[Opening Records to use section]
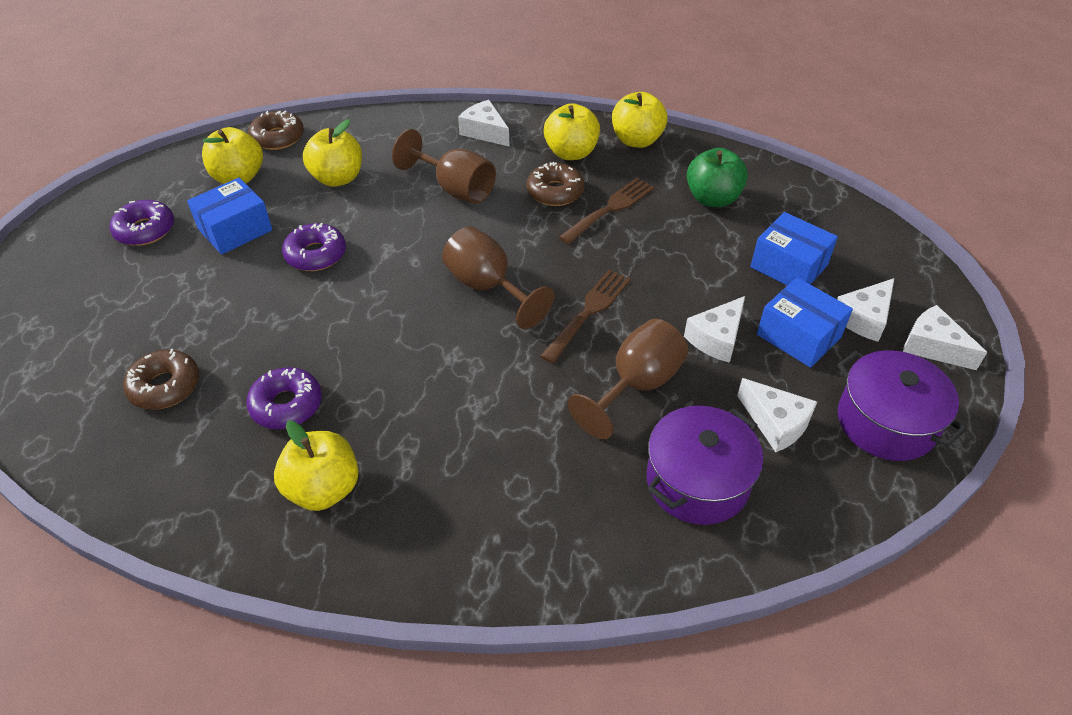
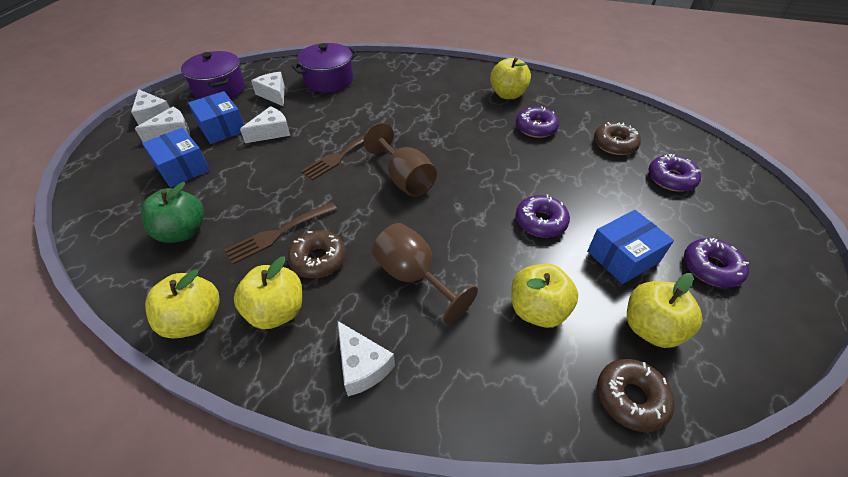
camera: 170 degrees left, 0 degrees up
brown goblet [568,319,688,439] -> none
none -> purple donut [648,154,701,191]

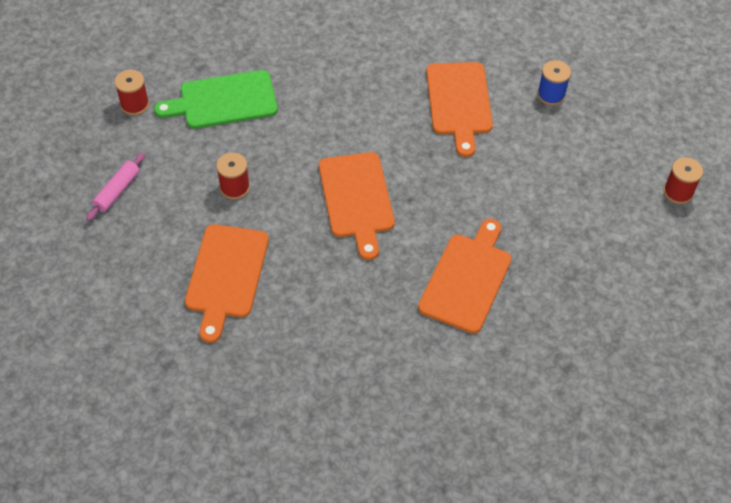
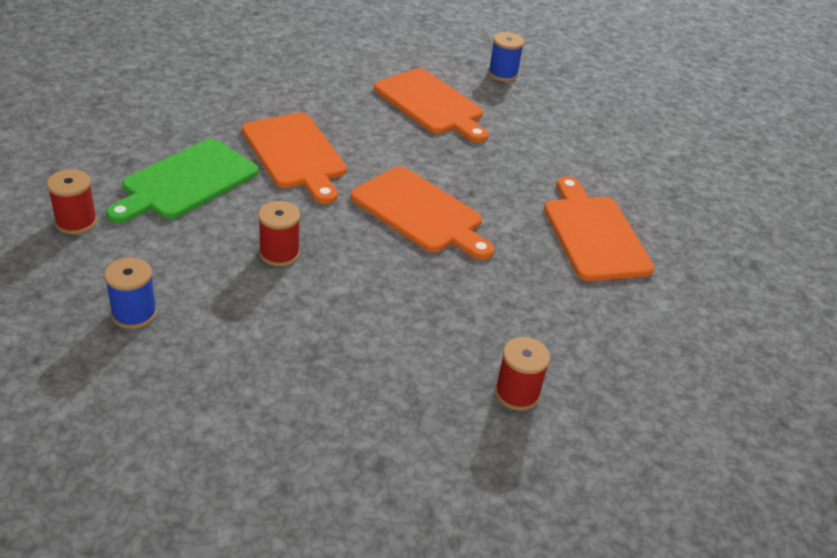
camera: 40 degrees left, 15 degrees down
pink rolling pin [86,153,145,221] -> blue spool [104,258,157,329]
orange cutting board [185,224,269,343] -> orange cutting board moved to [242,113,347,204]
red spool [663,157,703,204] -> red spool moved to [495,337,550,411]

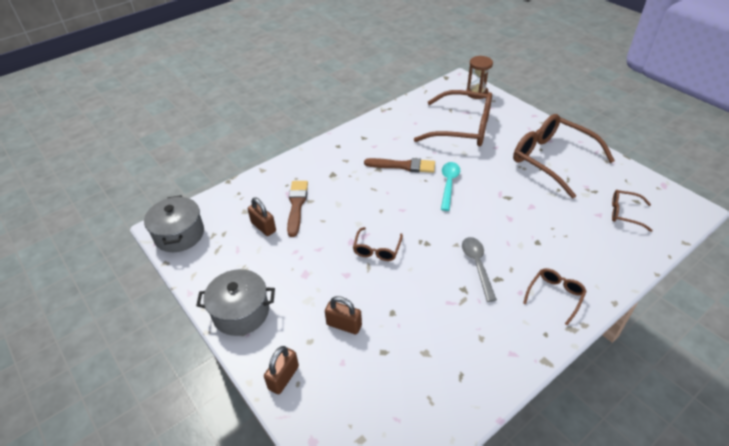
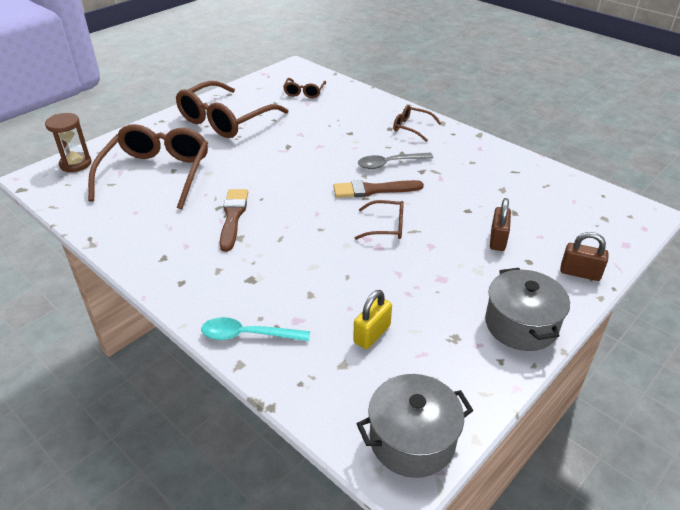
camera: 100 degrees left, 5 degrees down
brown padlock [248,197,276,236] -> yellow padlock [353,290,392,349]
brown brush [287,181,308,237] -> brown brush moved to [333,180,424,198]
turquoise spoon [441,162,460,211] -> turquoise spoon moved to [201,317,310,341]

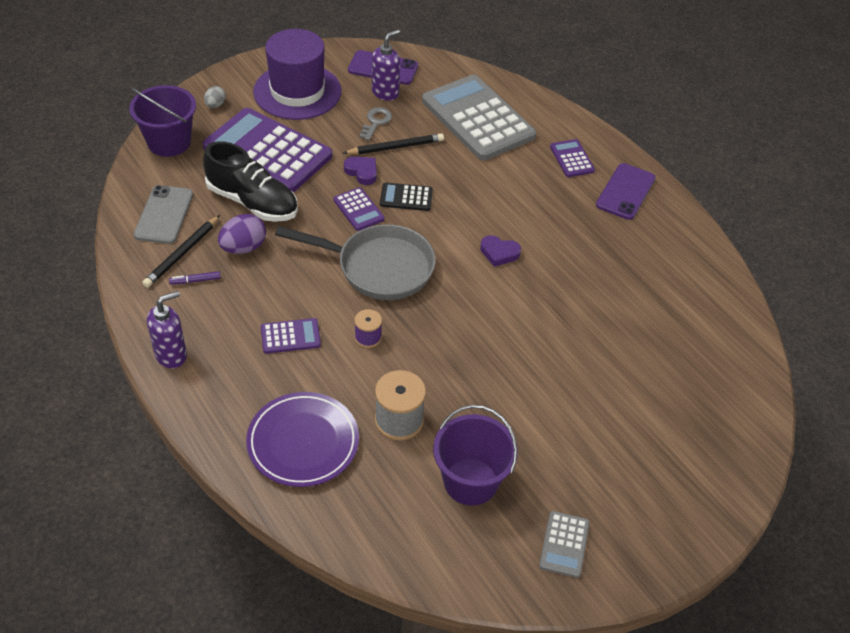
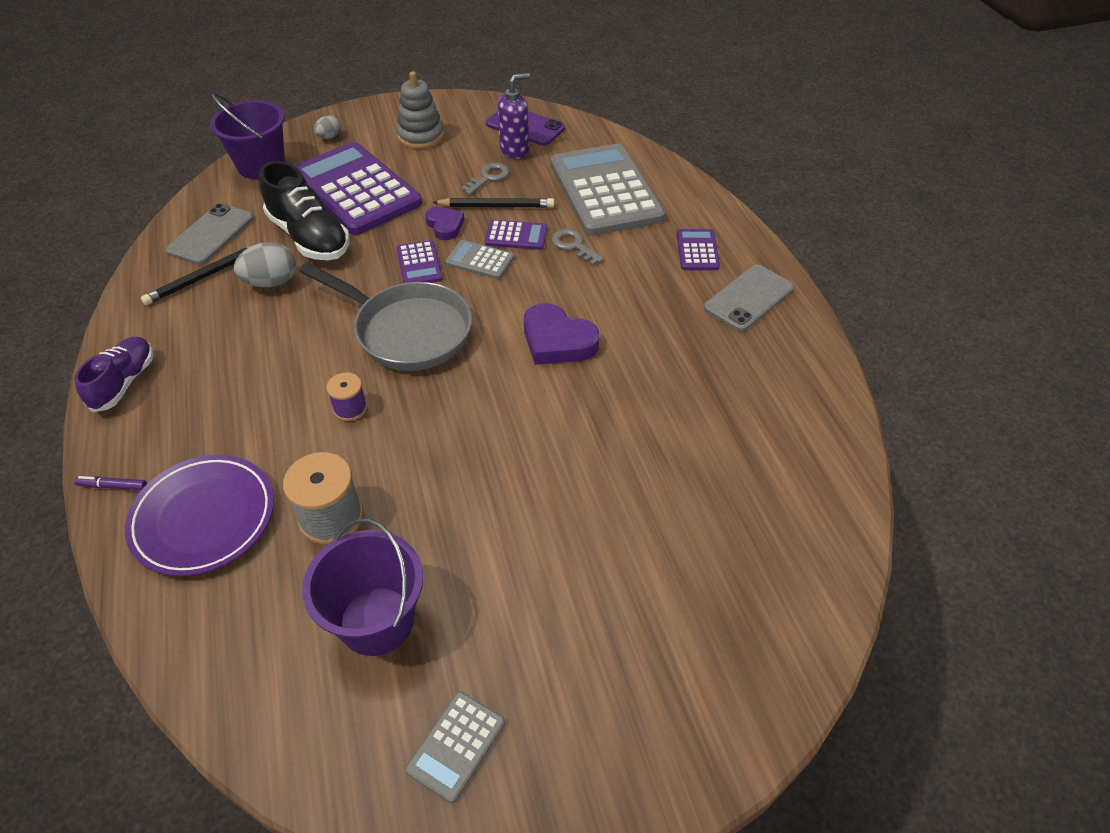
camera: 20 degrees right, 0 degrees up
purple soap dispenser [147,291,187,368] -> purple shoe [75,337,154,412]
purple marker [169,271,221,285] -> purple marker moved to [74,476,147,490]
purple egg [218,214,266,254] -> grey egg [234,242,296,287]
purple hat [253,29,341,120] -> grey stacking toy [397,71,444,149]
purple calculator [261,318,321,354] -> purple calculator moved to [485,220,547,250]
black calculator [380,182,433,211] -> grey calculator [445,240,514,279]
purple heart [480,235,521,267] -> purple heart [524,303,599,365], size x1.61
purple phone [596,163,656,220] -> grey phone [704,265,794,332]
none -> grey key [551,229,604,266]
[Closing Records to use section]
What needs to be done —
Set down every entry above without alteration, but print no images.

Output of the exercise —
camera: 170 degrees left, 0 degrees up
brown goblet [568,319,688,439] -> none
none -> purple donut [648,154,701,191]

camera: 40 degrees left, 15 degrees down
pink rolling pin [86,153,145,221] -> blue spool [104,258,157,329]
orange cutting board [185,224,269,343] -> orange cutting board moved to [242,113,347,204]
red spool [663,157,703,204] -> red spool moved to [495,337,550,411]

camera: 100 degrees left, 5 degrees down
brown padlock [248,197,276,236] -> yellow padlock [353,290,392,349]
brown brush [287,181,308,237] -> brown brush moved to [333,180,424,198]
turquoise spoon [441,162,460,211] -> turquoise spoon moved to [201,317,310,341]

camera: 20 degrees right, 0 degrees up
purple soap dispenser [147,291,187,368] -> purple shoe [75,337,154,412]
purple marker [169,271,221,285] -> purple marker moved to [74,476,147,490]
purple egg [218,214,266,254] -> grey egg [234,242,296,287]
purple hat [253,29,341,120] -> grey stacking toy [397,71,444,149]
purple calculator [261,318,321,354] -> purple calculator moved to [485,220,547,250]
black calculator [380,182,433,211] -> grey calculator [445,240,514,279]
purple heart [480,235,521,267] -> purple heart [524,303,599,365], size x1.61
purple phone [596,163,656,220] -> grey phone [704,265,794,332]
none -> grey key [551,229,604,266]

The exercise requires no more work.